▶ **YOUR INSTRUCTIONS**: Set down all of the entries below exactly, and omit the pictures.

▶ **WORKING DATA**:

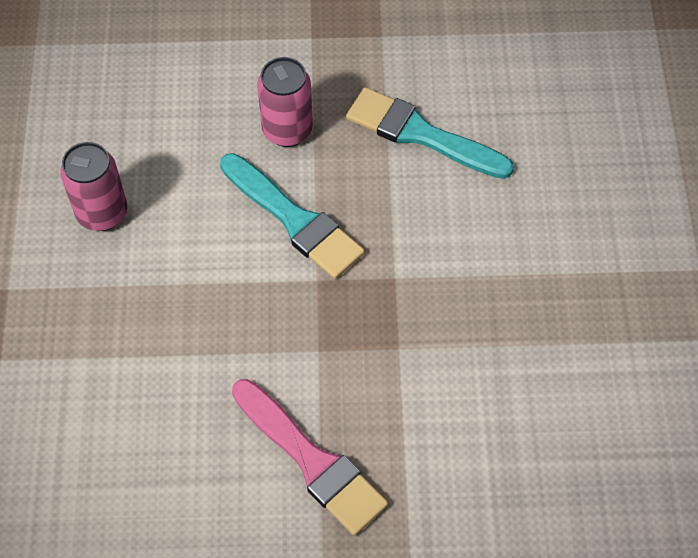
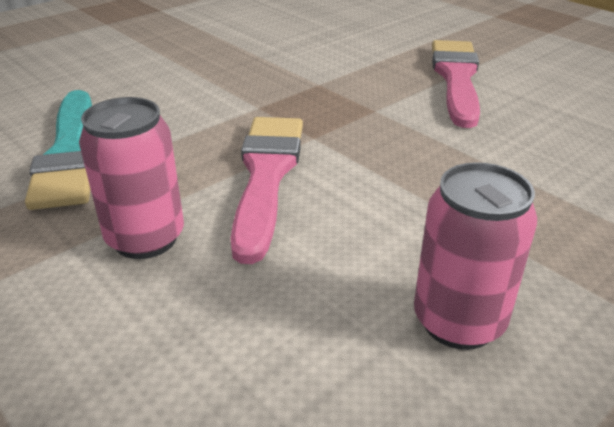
camera: 130 degrees left, 25 degrees down
(294, 220) = (266, 176): turquoise brush -> pink brush

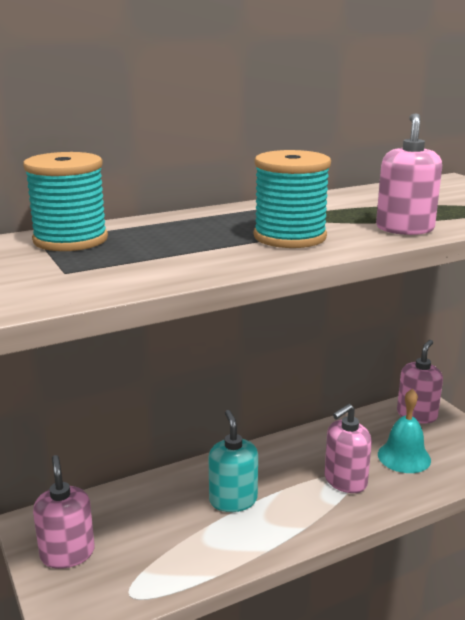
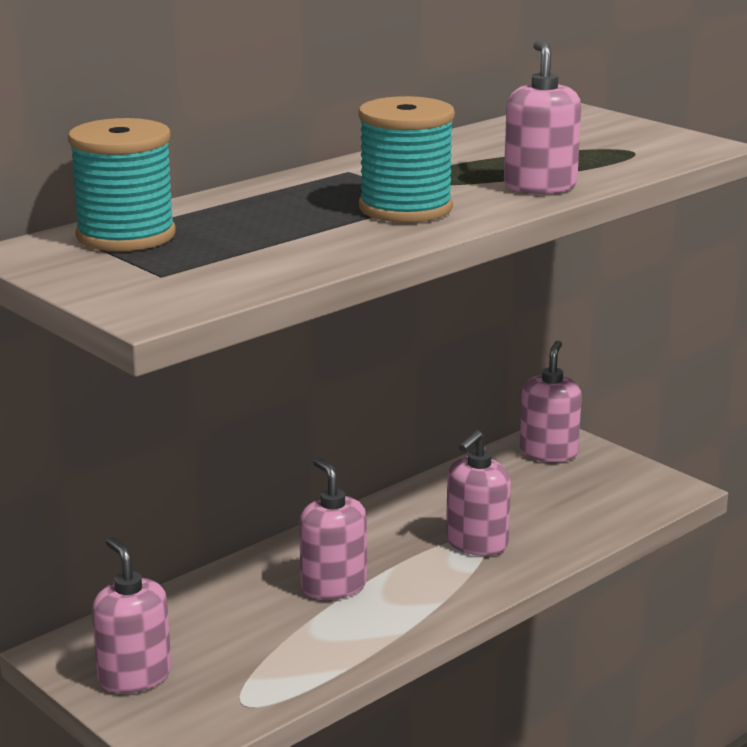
camera: 15 degrees left, 0 degrees up
(233, 500) = (333, 586): turquoise soap dispenser -> pink soap dispenser
(404, 457) = (546, 505): turquoise bell -> none

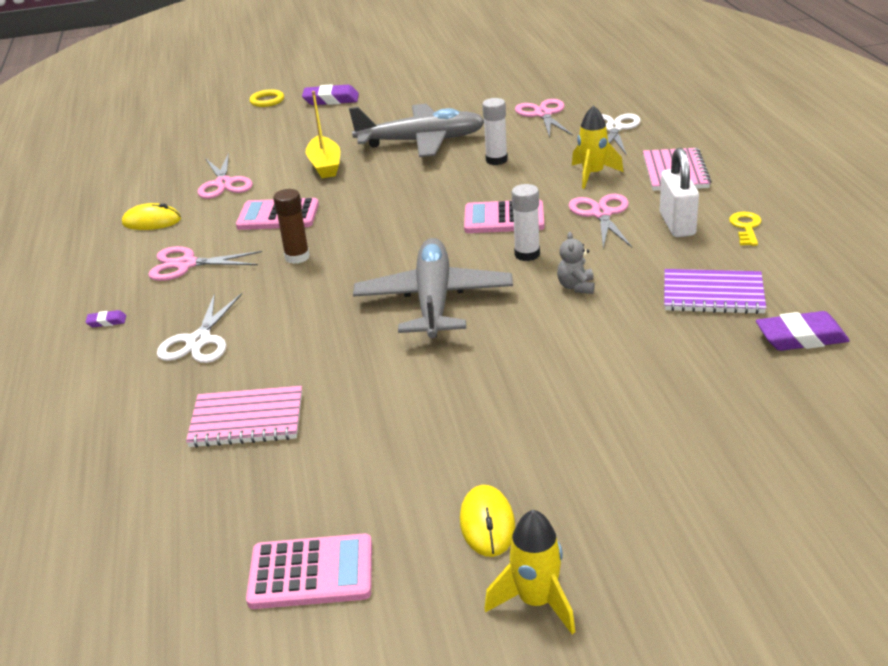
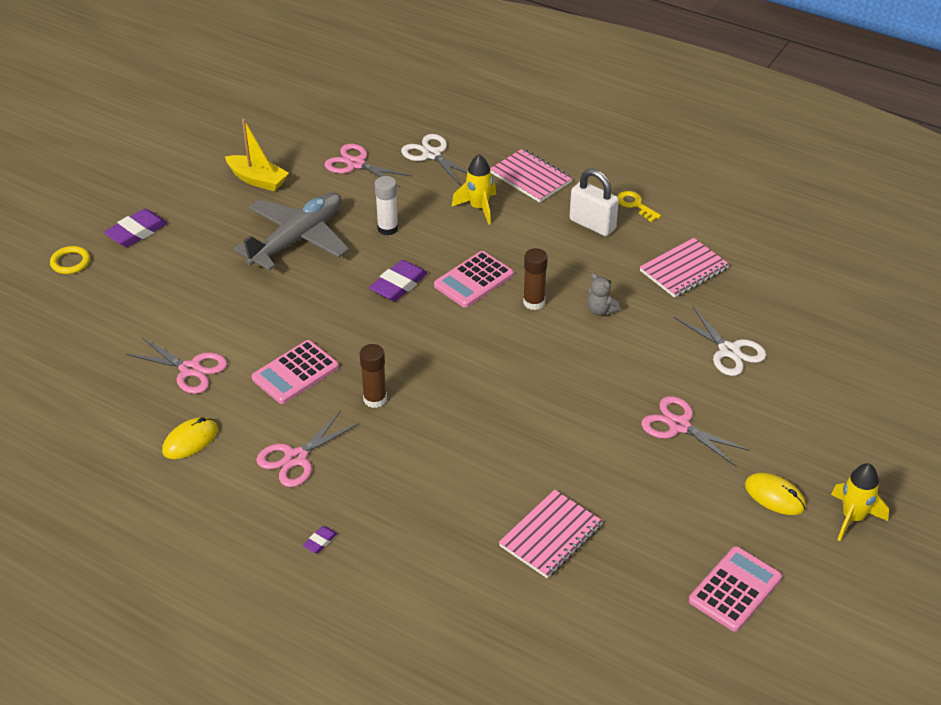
camera: 50 degrees left, 10 degrees up
(199, 341) = (420, 508): white scissors -> white scissors (729, 351)
(325, 165) = (252, 304): yellow boat -> yellow boat (257, 180)
(434, 300) = (529, 375): grey plane -> none
(527, 254) = (534, 302): white glue stick -> brown glue stick
(601, 214) = (533, 241): pink scissors -> pink scissors (679, 426)
(713, 294) = (684, 270): purple notebook -> pink notebook
(801, 337) = (765, 274): purple eraser -> purple eraser (398, 285)

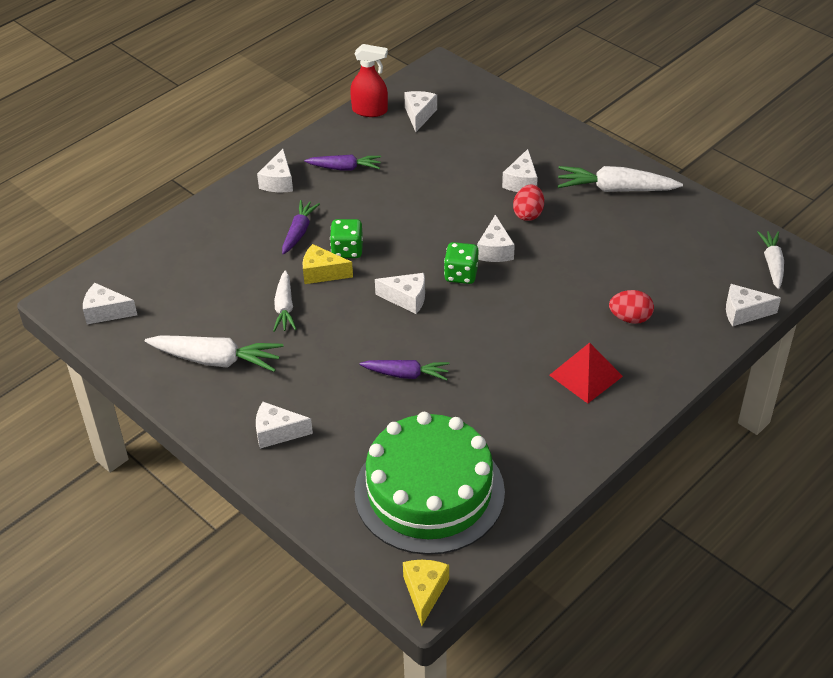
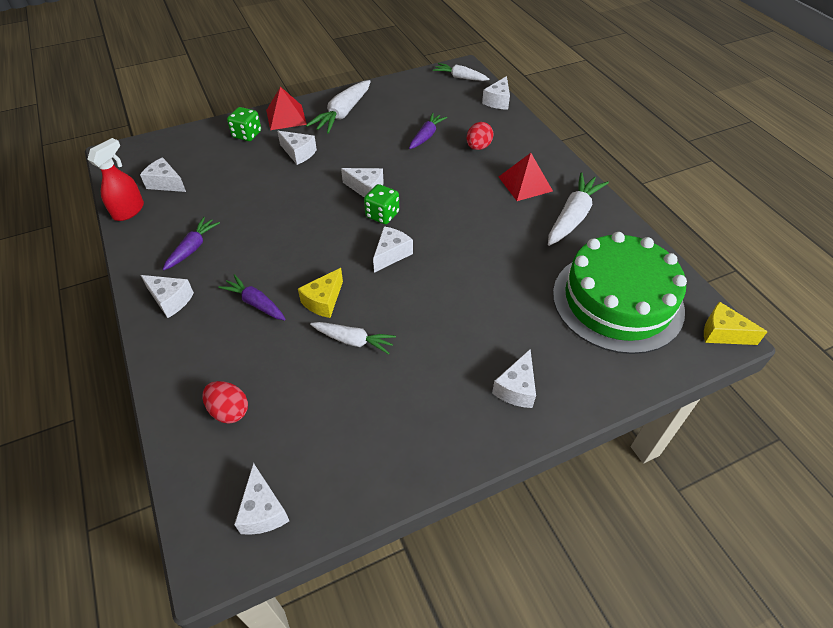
camera: 70 degrees left, 5 degrees up
(106, 312) = (263, 510): white cheese -> white cheese turned 45 degrees counterclockwise
(216, 360) = (397, 416): white carrot -> white carrot (573, 217)
(347, 250) = (305, 276): green dice -> green dice (247, 135)
(406, 374) = (481, 279): purple carrot -> purple carrot (426, 136)
(528, 214) = (338, 160): red egg -> red egg (229, 411)
(578, 150) = (286, 117): none -> red pyramid

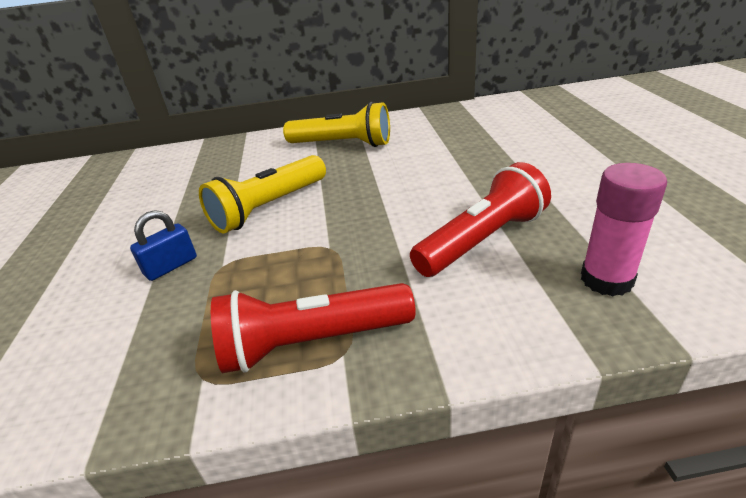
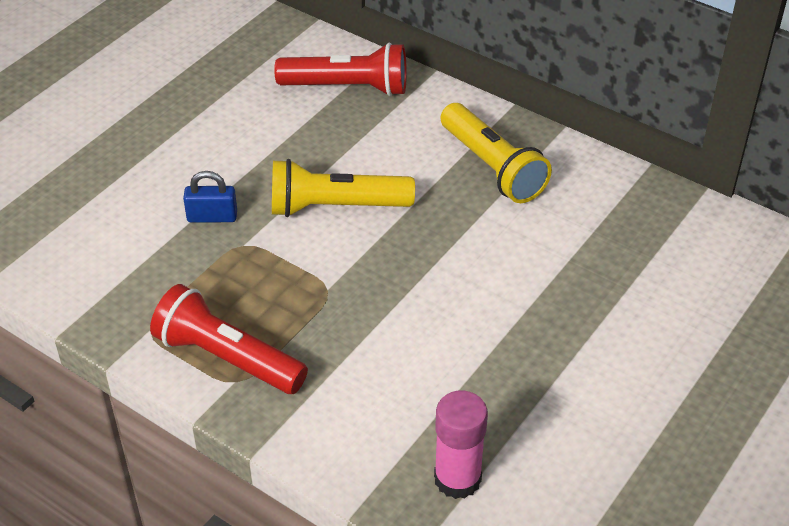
camera: 40 degrees right, 10 degrees up
(482, 240) = (434, 377): red flashlight -> red flashlight (348, 88)

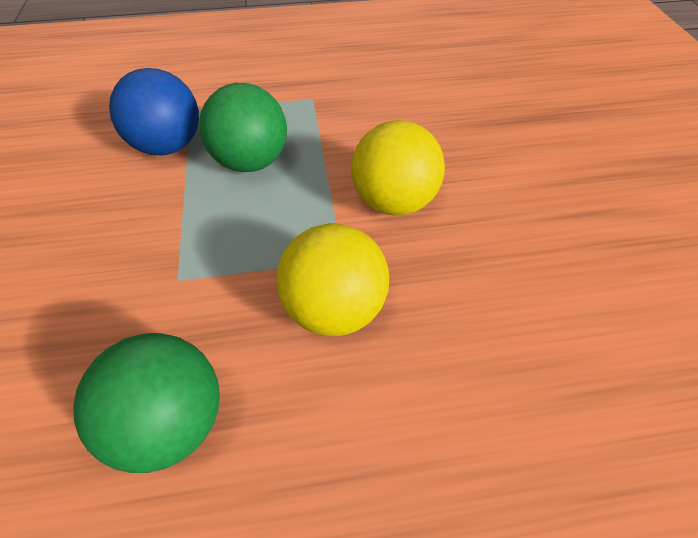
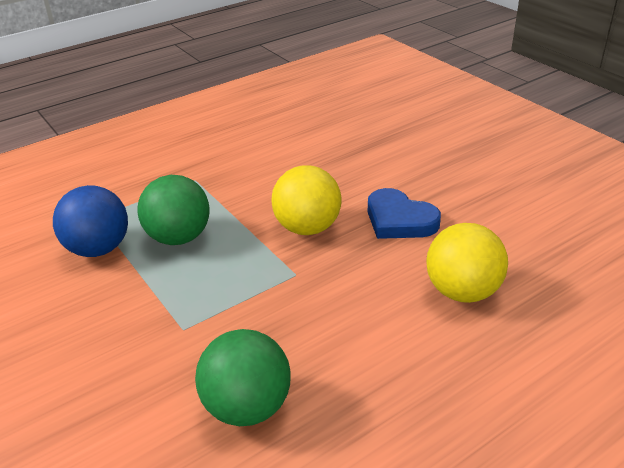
camera: 25 degrees left, 15 degrees down
(334, 309) = (311, 304): yellow ball -> yellow ball (462, 291)
(513, 233) = (399, 220): none -> blue heart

▶ **TASK ANSWER**:
camera: 130 degrees left, 25 degrees down
(294, 220) = (266, 176): turquoise brush -> pink brush

camera: 15 degrees left, 0 degrees up
(233, 500) = (333, 586): turquoise soap dispenser -> pink soap dispenser
(404, 457) = (546, 505): turquoise bell -> none

camera: 50 degrees left, 10 degrees up
(199, 341) = (420, 508): white scissors -> white scissors (729, 351)
(325, 165) = (252, 304): yellow boat -> yellow boat (257, 180)
(434, 300) = (529, 375): grey plane -> none
(527, 254) = (534, 302): white glue stick -> brown glue stick
(601, 214) = (533, 241): pink scissors -> pink scissors (679, 426)
(713, 294) = (684, 270): purple notebook -> pink notebook
(801, 337) = (765, 274): purple eraser -> purple eraser (398, 285)

camera: 70 degrees left, 5 degrees up
(106, 312) = (263, 510): white cheese -> white cheese turned 45 degrees counterclockwise
(216, 360) = (397, 416): white carrot -> white carrot (573, 217)
(347, 250) = (305, 276): green dice -> green dice (247, 135)
(406, 374) = (481, 279): purple carrot -> purple carrot (426, 136)
(528, 214) = (338, 160): red egg -> red egg (229, 411)
(578, 150) = (286, 117): none -> red pyramid

camera: 40 degrees right, 10 degrees up
(482, 240) = (434, 377): red flashlight -> red flashlight (348, 88)

camera: 25 degrees left, 15 degrees down
(334, 309) = (311, 304): yellow ball -> yellow ball (462, 291)
(513, 233) = (399, 220): none -> blue heart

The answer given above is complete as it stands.